(Your assignment) So long as no pictures are carried over, output the records below exactly.

===

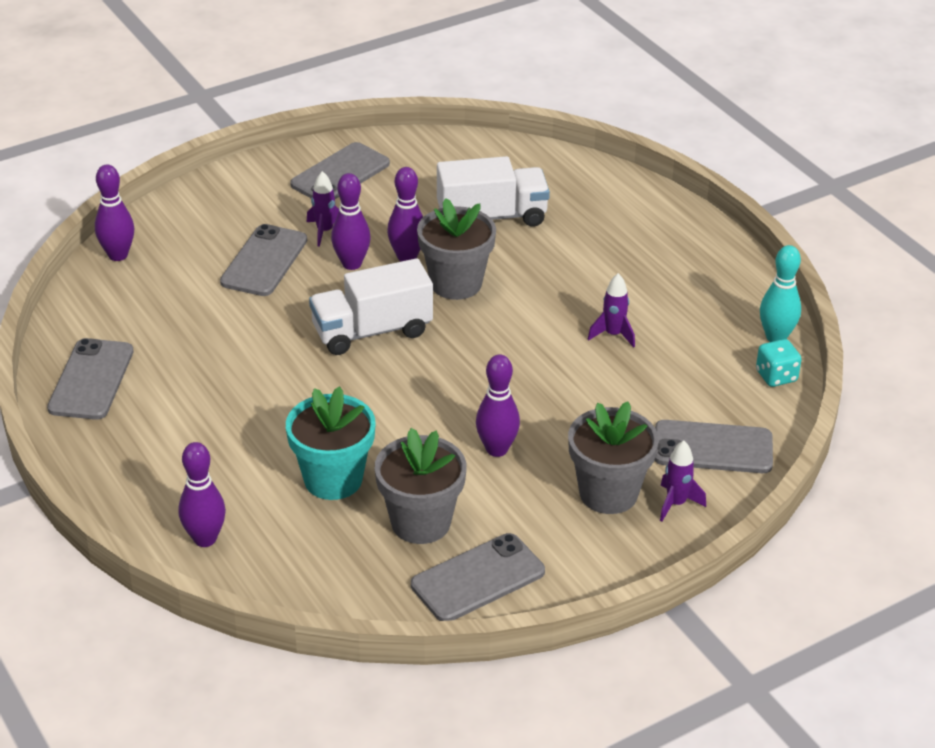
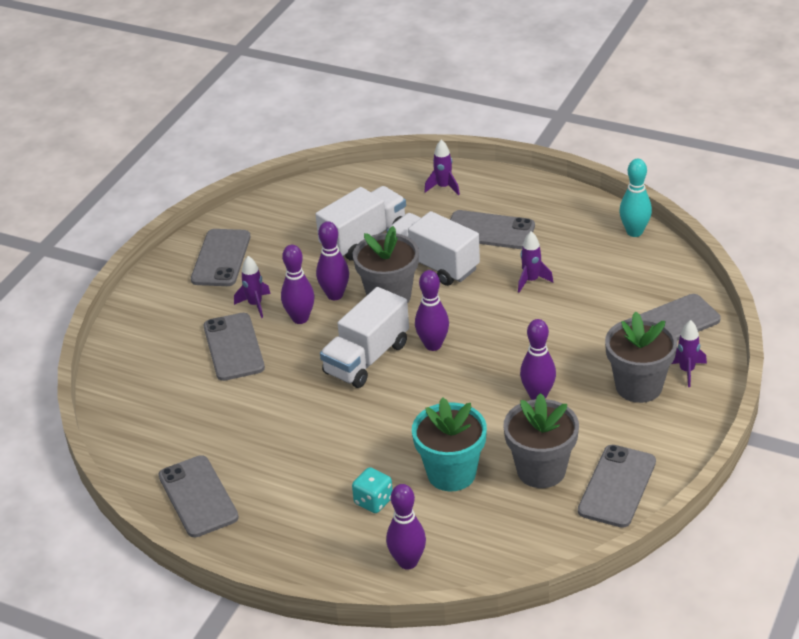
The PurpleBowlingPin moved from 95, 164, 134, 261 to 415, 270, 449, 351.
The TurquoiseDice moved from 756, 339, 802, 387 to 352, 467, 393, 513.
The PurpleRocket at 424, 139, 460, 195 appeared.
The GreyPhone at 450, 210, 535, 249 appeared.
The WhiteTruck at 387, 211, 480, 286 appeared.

===

(Written response)
The PurpleBowlingPin moved from 95, 164, 134, 261 to 415, 270, 449, 351.
The TurquoiseDice moved from 756, 339, 802, 387 to 352, 467, 393, 513.
The PurpleRocket at 424, 139, 460, 195 appeared.
The GreyPhone at 450, 210, 535, 249 appeared.
The WhiteTruck at 387, 211, 480, 286 appeared.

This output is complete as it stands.